TASK PROMPT | Output only the lines below that start at the line containing "blue reading lamp" and end at the line containing "die (1st from left)", with both ends kept.

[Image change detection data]
....

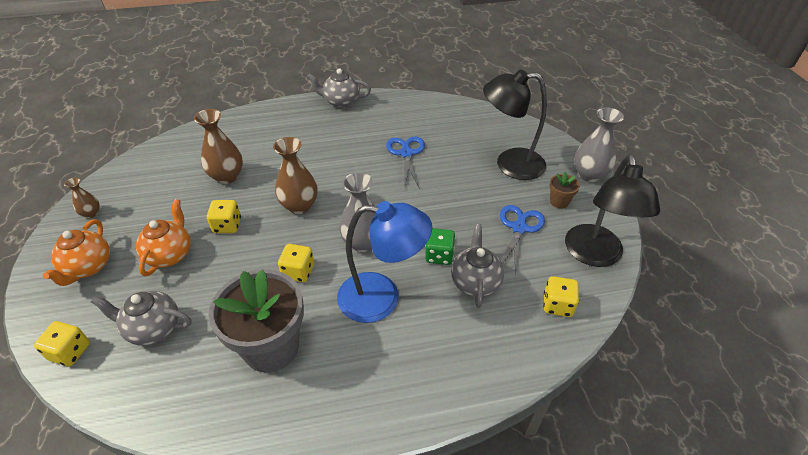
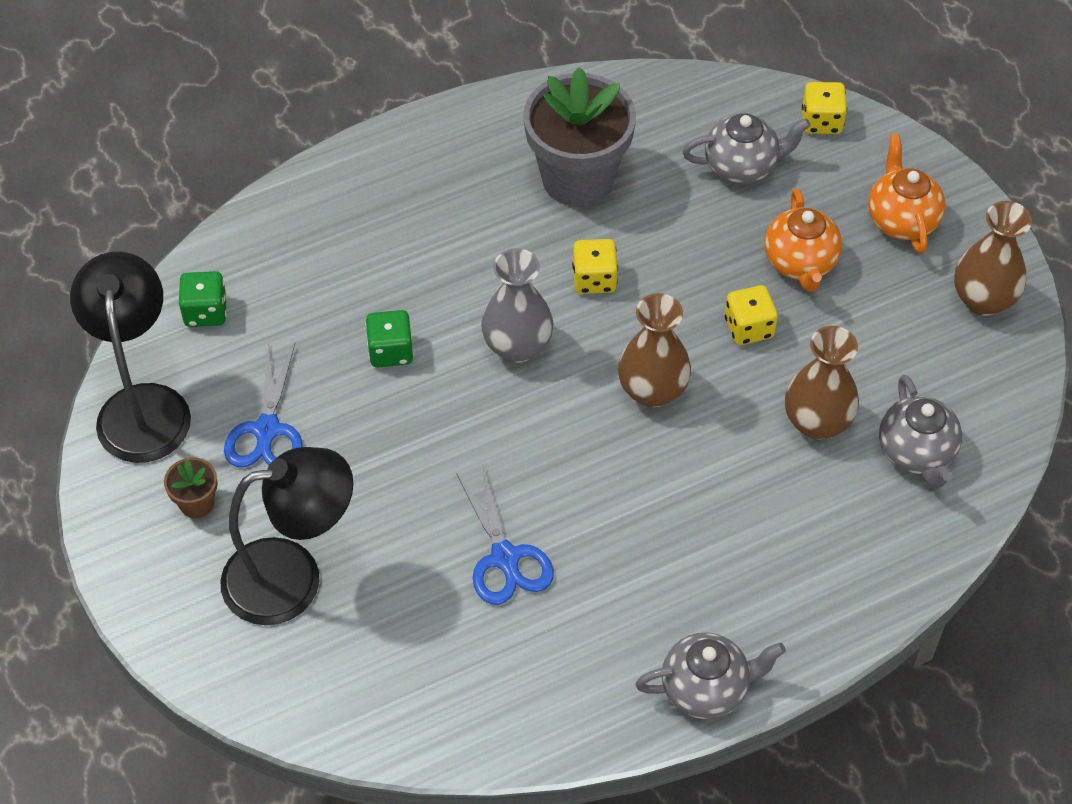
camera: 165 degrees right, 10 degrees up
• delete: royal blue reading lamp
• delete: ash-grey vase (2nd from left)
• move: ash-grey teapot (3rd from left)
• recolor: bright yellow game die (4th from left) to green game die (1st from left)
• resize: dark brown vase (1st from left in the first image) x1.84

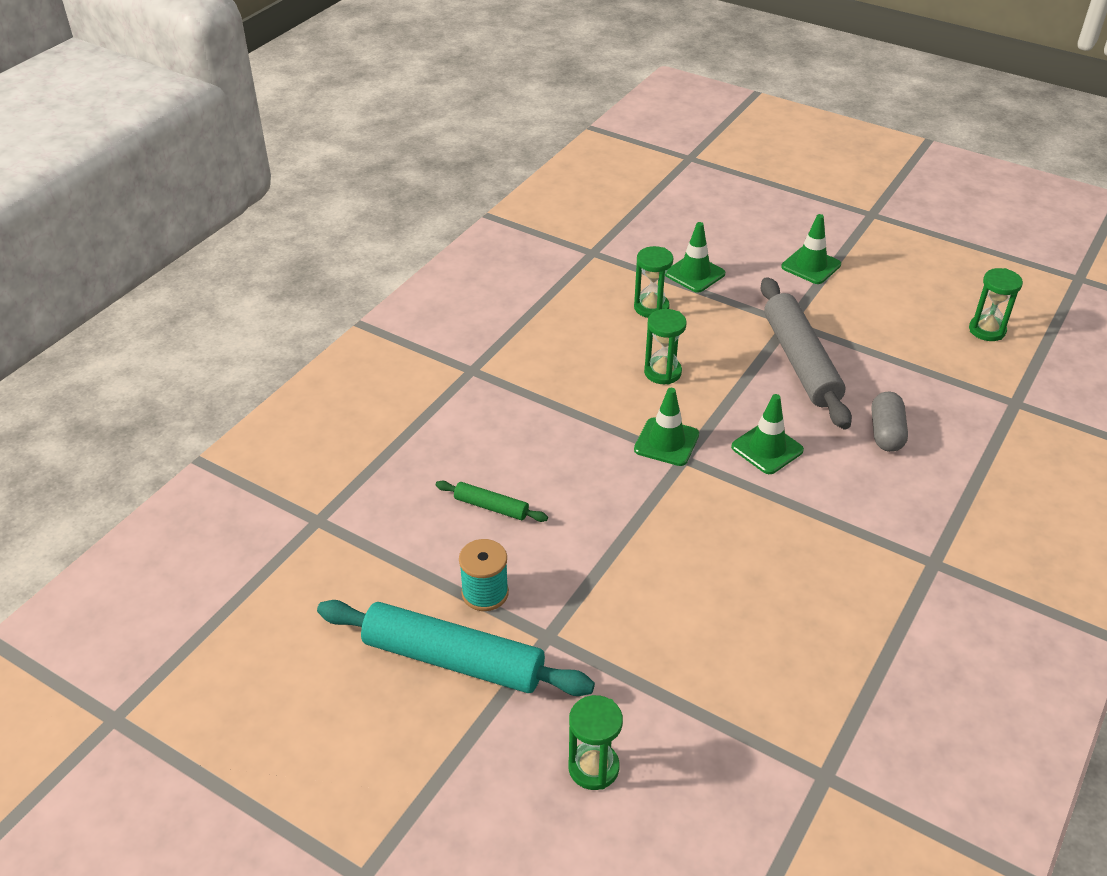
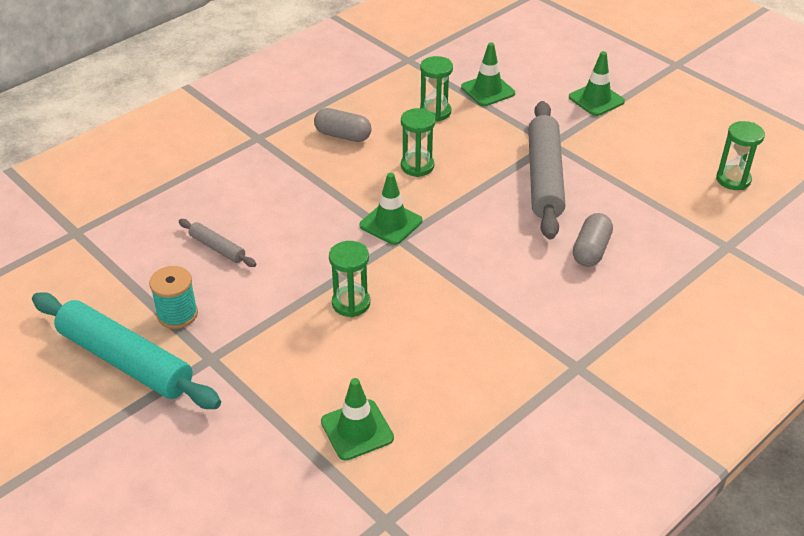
camera: 15 degrees right, 0 degrees up
• insert: ash-grey pill shape (1st from left)
• move: green sandglass (1st from left)
• move: green safety cone (3rd from left in the first image) to green safety cone (1st from left)
• recolor: green dough roller to ash-grey dough roller (1st from left)

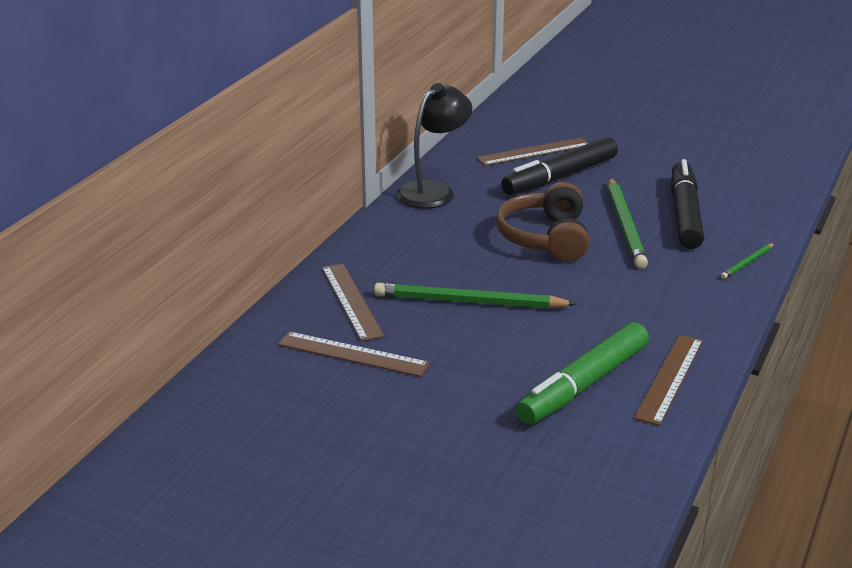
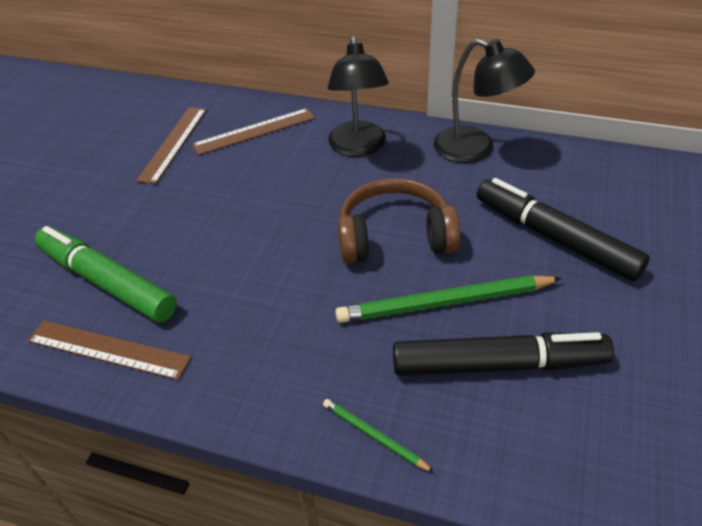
camera: 85 degrees right, 15 degrees up
• delete: green pencil (1st from left)
• delete: dark brown ruler (3rd from left)
• insert: jet-black reading lamp (1st from left)

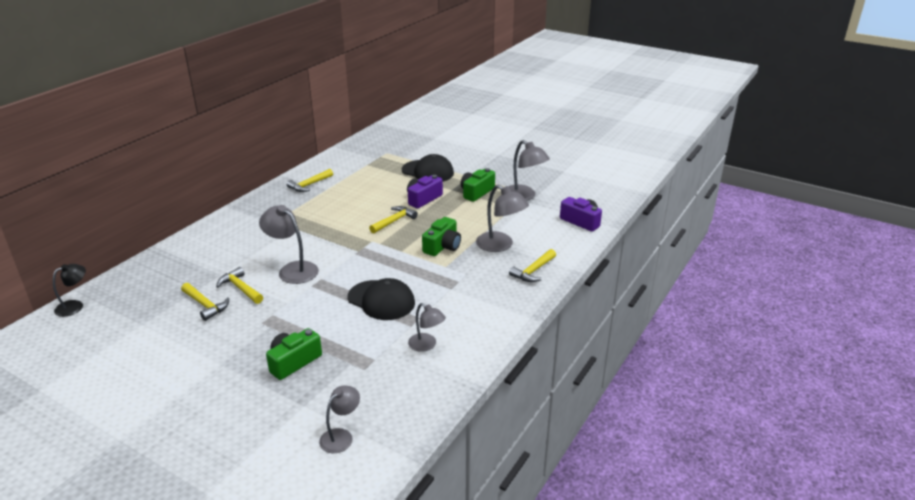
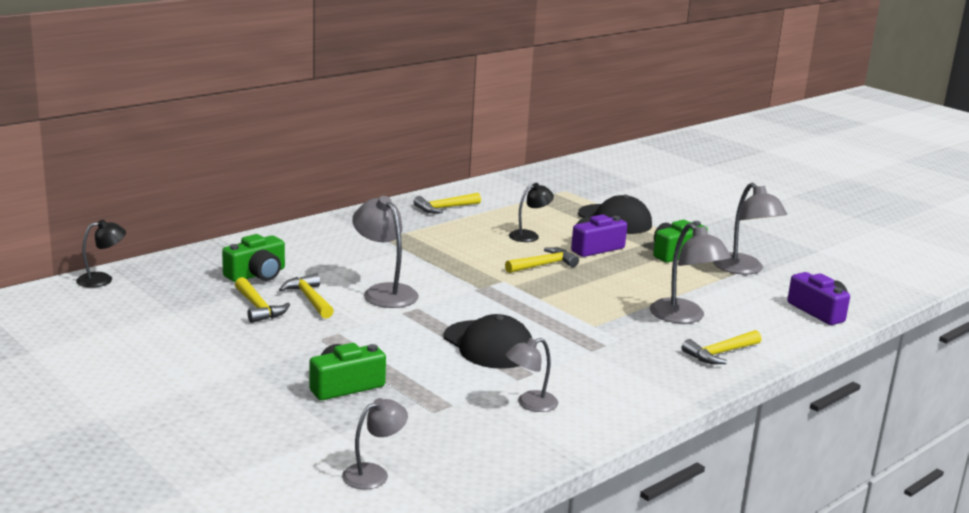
camera: 15 degrees right, 10 degrees down
• insert: jet-black reading lamp (2nd from left)
• move: green photo camera (2nd from left in the first image) to green photo camera (1st from left)
• rotate: ash-grey reading lamp (3rd from left) 90 degrees clockwise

....

SOLUTION BELOW |
• delete: royal blue reading lamp
• delete: ash-grey vase (2nd from left)
• move: ash-grey teapot (3rd from left)
• recolor: bright yellow game die (4th from left) to green game die (1st from left)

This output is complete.